Stored entries
=-=-=-=-=
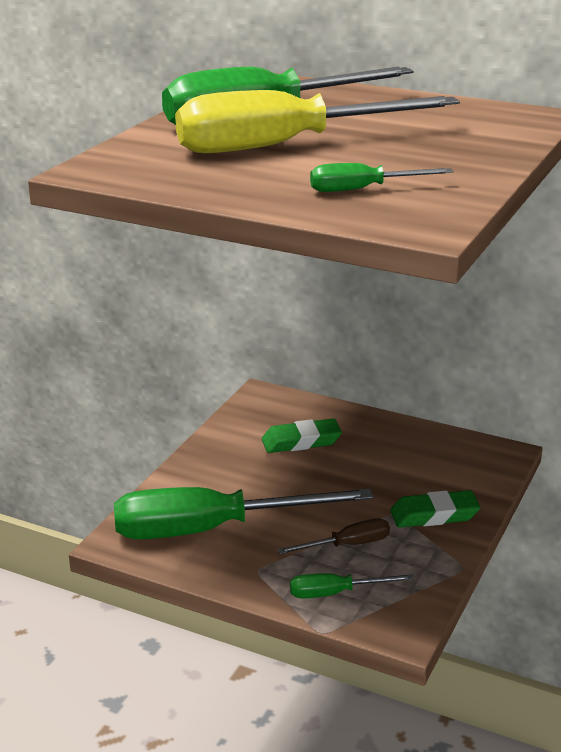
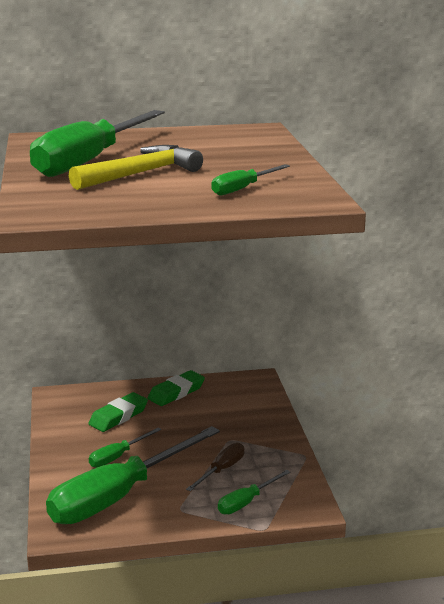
camera: 35 degrees left, 5 degrees down
yellow screwdriver [175,90,460,153] -> yellow hammer [69,145,203,190]
green eraser [390,490,480,528] -> green eraser moved to [148,370,205,406]
none -> green screwdriver [89,428,162,468]

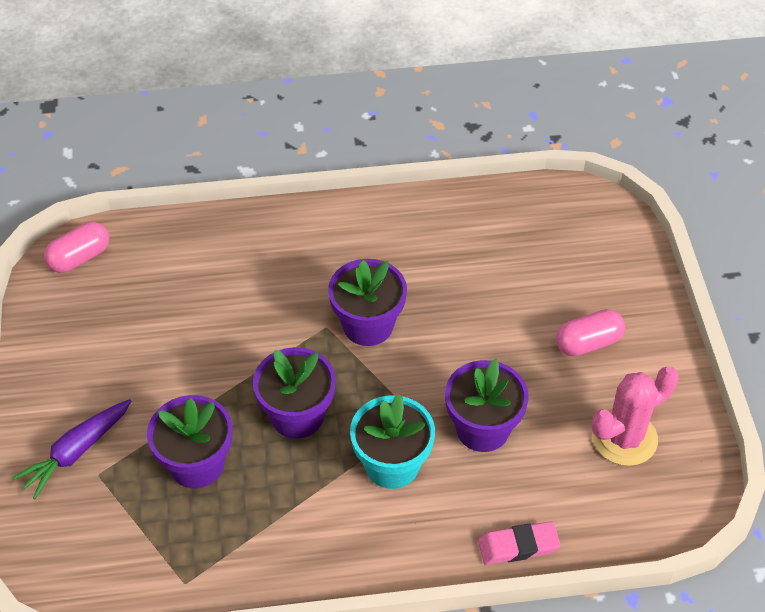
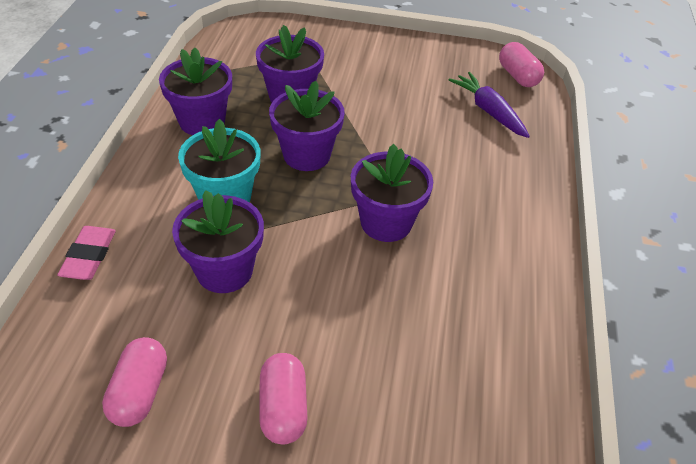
camera: 105 degrees right, 5 degrees down
purple carrot [12,399,131,499] -> purple carrot moved to [449,72,530,138]
pink cactus [592,366,679,466] -> pink capsule [102,337,167,427]
none -> purple flower pot [159,48,232,135]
=-=-=-=-=
Aim of the task:
Take the line containing "purple carrot [12,399,131,499]" as the start and the last line of the data as the end, and reproduce that range exactly.

Answer section:
purple carrot [12,399,131,499] -> purple carrot moved to [449,72,530,138]
pink cactus [592,366,679,466] -> pink capsule [102,337,167,427]
none -> purple flower pot [159,48,232,135]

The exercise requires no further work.